**Work item:**
The expected output is the line bearing "R104: 270 (DGND, STG) -> 1.1k (DGND, STG)" followed by all remaining lines of the records, each restated word for word.

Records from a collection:
=== Begin Enclosure ===
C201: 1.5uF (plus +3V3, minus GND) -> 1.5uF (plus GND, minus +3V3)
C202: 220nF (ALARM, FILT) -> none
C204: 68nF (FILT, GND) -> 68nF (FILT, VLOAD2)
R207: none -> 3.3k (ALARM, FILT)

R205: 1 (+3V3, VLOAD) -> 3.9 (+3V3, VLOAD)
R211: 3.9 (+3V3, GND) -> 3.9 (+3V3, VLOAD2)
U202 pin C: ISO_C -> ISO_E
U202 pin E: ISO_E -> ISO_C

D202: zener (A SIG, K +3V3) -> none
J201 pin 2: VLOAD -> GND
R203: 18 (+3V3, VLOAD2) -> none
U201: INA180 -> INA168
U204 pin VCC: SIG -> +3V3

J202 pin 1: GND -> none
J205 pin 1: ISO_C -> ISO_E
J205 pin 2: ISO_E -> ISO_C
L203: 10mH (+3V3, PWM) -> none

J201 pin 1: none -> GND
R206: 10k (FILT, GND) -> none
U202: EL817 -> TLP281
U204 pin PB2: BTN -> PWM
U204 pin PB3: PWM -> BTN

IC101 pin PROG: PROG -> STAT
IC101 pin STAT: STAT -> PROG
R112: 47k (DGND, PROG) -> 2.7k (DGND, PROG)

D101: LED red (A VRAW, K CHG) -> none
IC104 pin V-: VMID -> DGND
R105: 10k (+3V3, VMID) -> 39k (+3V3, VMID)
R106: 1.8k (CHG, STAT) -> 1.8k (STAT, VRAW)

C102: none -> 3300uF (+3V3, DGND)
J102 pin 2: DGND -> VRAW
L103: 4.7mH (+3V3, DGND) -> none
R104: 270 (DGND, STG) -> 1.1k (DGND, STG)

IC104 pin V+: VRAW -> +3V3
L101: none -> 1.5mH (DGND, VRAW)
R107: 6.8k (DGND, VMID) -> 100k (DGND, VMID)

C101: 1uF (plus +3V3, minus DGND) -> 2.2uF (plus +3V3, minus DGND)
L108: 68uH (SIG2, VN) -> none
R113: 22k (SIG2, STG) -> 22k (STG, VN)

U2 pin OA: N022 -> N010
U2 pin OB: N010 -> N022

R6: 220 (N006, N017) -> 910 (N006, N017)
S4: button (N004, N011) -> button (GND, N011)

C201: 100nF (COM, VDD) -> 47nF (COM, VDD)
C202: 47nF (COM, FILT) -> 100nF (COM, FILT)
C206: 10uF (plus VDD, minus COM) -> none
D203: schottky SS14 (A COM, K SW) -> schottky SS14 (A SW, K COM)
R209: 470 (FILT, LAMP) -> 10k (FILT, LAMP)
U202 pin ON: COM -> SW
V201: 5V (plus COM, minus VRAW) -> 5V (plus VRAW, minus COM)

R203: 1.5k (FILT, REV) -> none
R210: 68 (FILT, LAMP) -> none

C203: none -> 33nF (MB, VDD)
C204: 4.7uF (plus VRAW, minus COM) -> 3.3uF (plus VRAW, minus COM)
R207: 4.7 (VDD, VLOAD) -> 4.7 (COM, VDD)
=== End Enclosure ===
**Your response:**
R104: 270 (DGND, STG) -> 1.1k (DGND, STG)

IC104 pin V+: VRAW -> +3V3
L101: none -> 1.5mH (DGND, VRAW)
R107: 6.8k (DGND, VMID) -> 100k (DGND, VMID)

C101: 1uF (plus +3V3, minus DGND) -> 2.2uF (plus +3V3, minus DGND)
L108: 68uH (SIG2, VN) -> none
R113: 22k (SIG2, STG) -> 22k (STG, VN)

U2 pin OA: N022 -> N010
U2 pin OB: N010 -> N022

R6: 220 (N006, N017) -> 910 (N006, N017)
S4: button (N004, N011) -> button (GND, N011)

C201: 100nF (COM, VDD) -> 47nF (COM, VDD)
C202: 47nF (COM, FILT) -> 100nF (COM, FILT)
C206: 10uF (plus VDD, minus COM) -> none
D203: schottky SS14 (A COM, K SW) -> schottky SS14 (A SW, K COM)
R209: 470 (FILT, LAMP) -> 10k (FILT, LAMP)
U202 pin ON: COM -> SW
V201: 5V (plus COM, minus VRAW) -> 5V (plus VRAW, minus COM)

R203: 1.5k (FILT, REV) -> none
R210: 68 (FILT, LAMP) -> none

C203: none -> 33nF (MB, VDD)
C204: 4.7uF (plus VRAW, minus COM) -> 3.3uF (plus VRAW, minus COM)
R207: 4.7 (VDD, VLOAD) -> 4.7 (COM, VDD)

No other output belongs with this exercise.